Items listed in a dataset:

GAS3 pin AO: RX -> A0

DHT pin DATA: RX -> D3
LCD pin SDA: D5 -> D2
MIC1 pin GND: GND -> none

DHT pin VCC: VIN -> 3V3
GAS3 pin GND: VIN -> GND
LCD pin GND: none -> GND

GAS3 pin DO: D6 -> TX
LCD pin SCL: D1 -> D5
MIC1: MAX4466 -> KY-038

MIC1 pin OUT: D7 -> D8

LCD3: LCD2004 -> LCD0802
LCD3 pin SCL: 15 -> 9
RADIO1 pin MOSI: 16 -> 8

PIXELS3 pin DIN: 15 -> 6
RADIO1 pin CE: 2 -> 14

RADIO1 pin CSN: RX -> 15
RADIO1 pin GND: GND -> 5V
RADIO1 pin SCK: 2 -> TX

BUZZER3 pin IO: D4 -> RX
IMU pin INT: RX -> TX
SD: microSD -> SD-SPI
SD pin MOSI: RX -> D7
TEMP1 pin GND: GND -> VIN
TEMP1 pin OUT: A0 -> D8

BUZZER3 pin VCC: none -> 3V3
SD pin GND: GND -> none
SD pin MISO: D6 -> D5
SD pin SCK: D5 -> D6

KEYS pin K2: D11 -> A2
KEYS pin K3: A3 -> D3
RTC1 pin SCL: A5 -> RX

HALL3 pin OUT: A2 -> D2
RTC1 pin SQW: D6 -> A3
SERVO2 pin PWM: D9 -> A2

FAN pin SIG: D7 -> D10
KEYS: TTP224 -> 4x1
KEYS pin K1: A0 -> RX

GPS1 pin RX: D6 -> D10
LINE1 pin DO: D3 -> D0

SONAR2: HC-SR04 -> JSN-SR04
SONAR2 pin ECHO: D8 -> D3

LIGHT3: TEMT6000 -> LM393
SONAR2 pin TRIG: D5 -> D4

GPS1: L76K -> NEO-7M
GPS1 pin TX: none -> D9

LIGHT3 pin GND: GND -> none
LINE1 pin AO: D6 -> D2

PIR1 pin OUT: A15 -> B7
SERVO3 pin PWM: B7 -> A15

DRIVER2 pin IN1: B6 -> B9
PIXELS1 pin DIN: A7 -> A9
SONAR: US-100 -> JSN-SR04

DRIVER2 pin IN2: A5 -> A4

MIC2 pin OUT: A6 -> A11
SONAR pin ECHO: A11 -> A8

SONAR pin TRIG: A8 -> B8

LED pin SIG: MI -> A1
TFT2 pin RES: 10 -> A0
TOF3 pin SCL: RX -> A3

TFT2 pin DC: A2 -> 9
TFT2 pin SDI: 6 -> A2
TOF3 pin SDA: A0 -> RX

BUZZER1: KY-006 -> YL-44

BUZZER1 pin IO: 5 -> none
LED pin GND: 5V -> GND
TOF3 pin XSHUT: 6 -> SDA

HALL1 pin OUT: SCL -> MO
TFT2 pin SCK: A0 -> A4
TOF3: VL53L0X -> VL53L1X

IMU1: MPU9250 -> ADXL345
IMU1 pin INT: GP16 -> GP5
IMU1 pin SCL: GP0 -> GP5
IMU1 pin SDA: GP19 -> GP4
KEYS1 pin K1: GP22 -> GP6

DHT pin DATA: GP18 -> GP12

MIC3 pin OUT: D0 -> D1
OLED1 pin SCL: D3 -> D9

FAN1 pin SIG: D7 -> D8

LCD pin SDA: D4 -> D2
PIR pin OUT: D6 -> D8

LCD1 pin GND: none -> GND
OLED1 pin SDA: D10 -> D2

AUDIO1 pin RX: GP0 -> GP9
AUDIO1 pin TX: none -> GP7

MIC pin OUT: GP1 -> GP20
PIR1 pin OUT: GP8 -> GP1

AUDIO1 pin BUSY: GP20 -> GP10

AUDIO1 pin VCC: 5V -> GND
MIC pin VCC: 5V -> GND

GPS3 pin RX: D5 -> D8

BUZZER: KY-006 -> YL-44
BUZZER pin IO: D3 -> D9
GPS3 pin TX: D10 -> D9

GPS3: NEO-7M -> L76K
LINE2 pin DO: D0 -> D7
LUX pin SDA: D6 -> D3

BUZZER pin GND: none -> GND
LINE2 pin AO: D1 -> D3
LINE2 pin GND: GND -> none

— Your objective —
All of the data above should be reproduced exactly, with nothing missing.

— Result of the task —
GAS3 pin AO: RX -> A0

DHT pin DATA: RX -> D3
LCD pin SDA: D5 -> D2
MIC1 pin GND: GND -> none

DHT pin VCC: VIN -> 3V3
GAS3 pin GND: VIN -> GND
LCD pin GND: none -> GND

GAS3 pin DO: D6 -> TX
LCD pin SCL: D1 -> D5
MIC1: MAX4466 -> KY-038

MIC1 pin OUT: D7 -> D8

LCD3: LCD2004 -> LCD0802
LCD3 pin SCL: 15 -> 9
RADIO1 pin MOSI: 16 -> 8

PIXELS3 pin DIN: 15 -> 6
RADIO1 pin CE: 2 -> 14

RADIO1 pin CSN: RX -> 15
RADIO1 pin GND: GND -> 5V
RADIO1 pin SCK: 2 -> TX

BUZZER3 pin IO: D4 -> RX
IMU pin INT: RX -> TX
SD: microSD -> SD-SPI
SD pin MOSI: RX -> D7
TEMP1 pin GND: GND -> VIN
TEMP1 pin OUT: A0 -> D8

BUZZER3 pin VCC: none -> 3V3
SD pin GND: GND -> none
SD pin MISO: D6 -> D5
SD pin SCK: D5 -> D6

KEYS pin K2: D11 -> A2
KEYS pin K3: A3 -> D3
RTC1 pin SCL: A5 -> RX

HALL3 pin OUT: A2 -> D2
RTC1 pin SQW: D6 -> A3
SERVO2 pin PWM: D9 -> A2

FAN pin SIG: D7 -> D10
KEYS: TTP224 -> 4x1
KEYS pin K1: A0 -> RX

GPS1 pin RX: D6 -> D10
LINE1 pin DO: D3 -> D0

SONAR2: HC-SR04 -> JSN-SR04
SONAR2 pin ECHO: D8 -> D3

LIGHT3: TEMT6000 -> LM393
SONAR2 pin TRIG: D5 -> D4

GPS1: L76K -> NEO-7M
GPS1 pin TX: none -> D9

LIGHT3 pin GND: GND -> none
LINE1 pin AO: D6 -> D2

PIR1 pin OUT: A15 -> B7
SERVO3 pin PWM: B7 -> A15

DRIVER2 pin IN1: B6 -> B9
PIXELS1 pin DIN: A7 -> A9
SONAR: US-100 -> JSN-SR04

DRIVER2 pin IN2: A5 -> A4

MIC2 pin OUT: A6 -> A11
SONAR pin ECHO: A11 -> A8

SONAR pin TRIG: A8 -> B8

LED pin SIG: MI -> A1
TFT2 pin RES: 10 -> A0
TOF3 pin SCL: RX -> A3

TFT2 pin DC: A2 -> 9
TFT2 pin SDI: 6 -> A2
TOF3 pin SDA: A0 -> RX

BUZZER1: KY-006 -> YL-44

BUZZER1 pin IO: 5 -> none
LED pin GND: 5V -> GND
TOF3 pin XSHUT: 6 -> SDA

HALL1 pin OUT: SCL -> MO
TFT2 pin SCK: A0 -> A4
TOF3: VL53L0X -> VL53L1X

IMU1: MPU9250 -> ADXL345
IMU1 pin INT: GP16 -> GP5
IMU1 pin SCL: GP0 -> GP5
IMU1 pin SDA: GP19 -> GP4
KEYS1 pin K1: GP22 -> GP6

DHT pin DATA: GP18 -> GP12

MIC3 pin OUT: D0 -> D1
OLED1 pin SCL: D3 -> D9

FAN1 pin SIG: D7 -> D8

LCD pin SDA: D4 -> D2
PIR pin OUT: D6 -> D8

LCD1 pin GND: none -> GND
OLED1 pin SDA: D10 -> D2

AUDIO1 pin RX: GP0 -> GP9
AUDIO1 pin TX: none -> GP7

MIC pin OUT: GP1 -> GP20
PIR1 pin OUT: GP8 -> GP1

AUDIO1 pin BUSY: GP20 -> GP10

AUDIO1 pin VCC: 5V -> GND
MIC pin VCC: 5V -> GND

GPS3 pin RX: D5 -> D8

BUZZER: KY-006 -> YL-44
BUZZER pin IO: D3 -> D9
GPS3 pin TX: D10 -> D9

GPS3: NEO-7M -> L76K
LINE2 pin DO: D0 -> D7
LUX pin SDA: D6 -> D3

BUZZER pin GND: none -> GND
LINE2 pin AO: D1 -> D3
LINE2 pin GND: GND -> none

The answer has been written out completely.